Task instructions: Any picture among the records should be left out, please; retype the rest exactly.

□ □ □ □

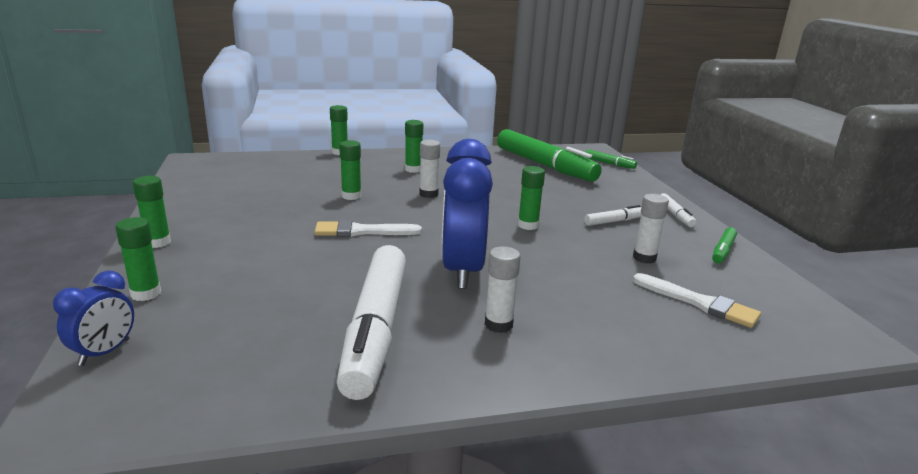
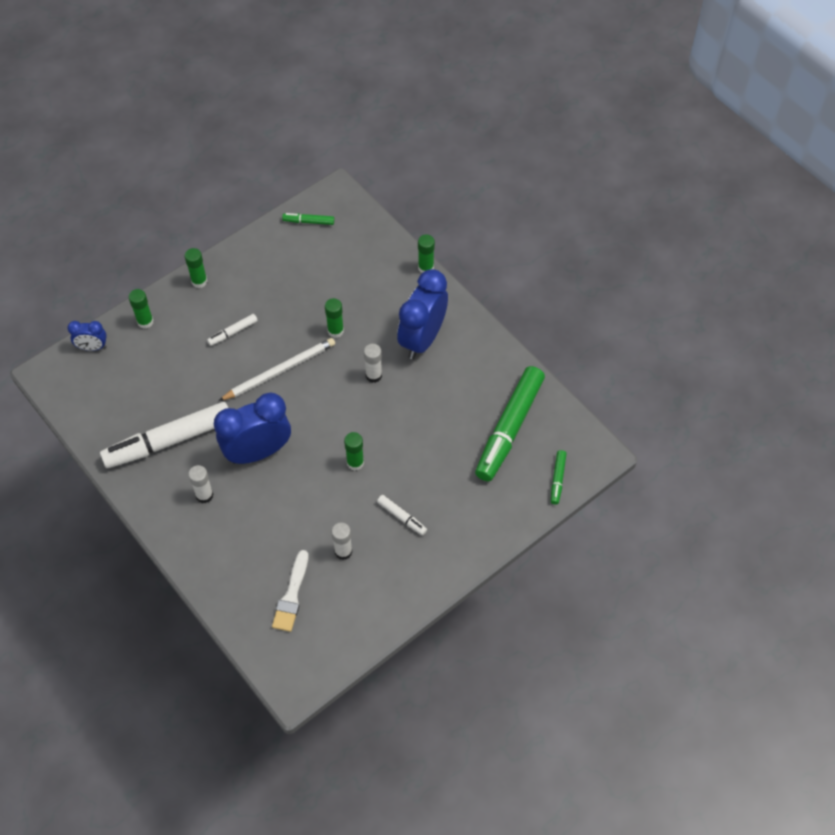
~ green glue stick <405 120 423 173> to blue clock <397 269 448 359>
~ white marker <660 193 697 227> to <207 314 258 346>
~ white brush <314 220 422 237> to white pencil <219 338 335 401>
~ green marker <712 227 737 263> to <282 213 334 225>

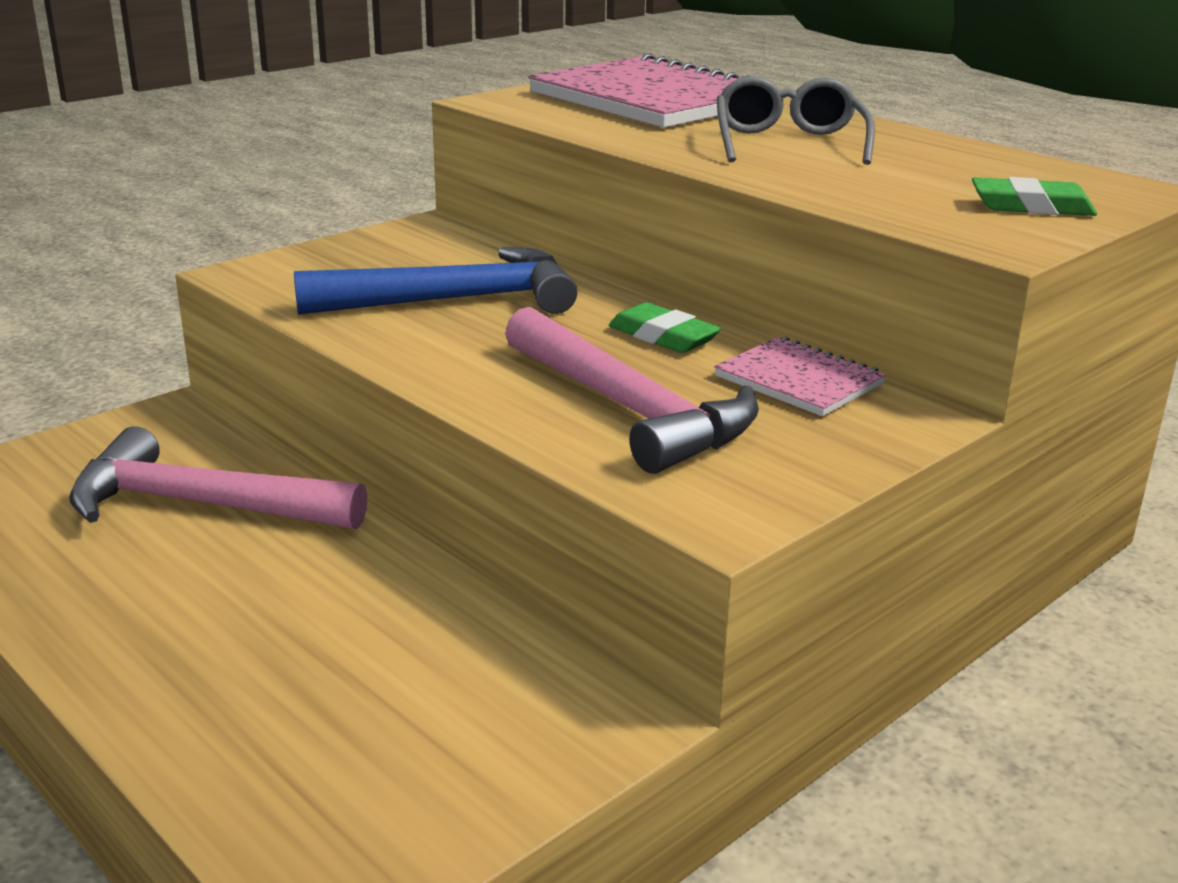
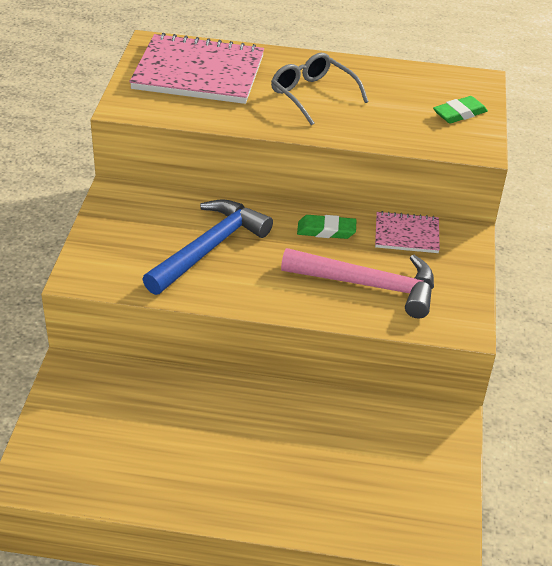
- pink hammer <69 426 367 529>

□ □ □ □

Answer to the exercise:
~ green glue stick <405 120 423 173> to blue clock <397 269 448 359>
~ white marker <660 193 697 227> to <207 314 258 346>
~ white brush <314 220 422 237> to white pencil <219 338 335 401>
~ green marker <712 227 737 263> to <282 213 334 225>

- pink hammer <69 426 367 529>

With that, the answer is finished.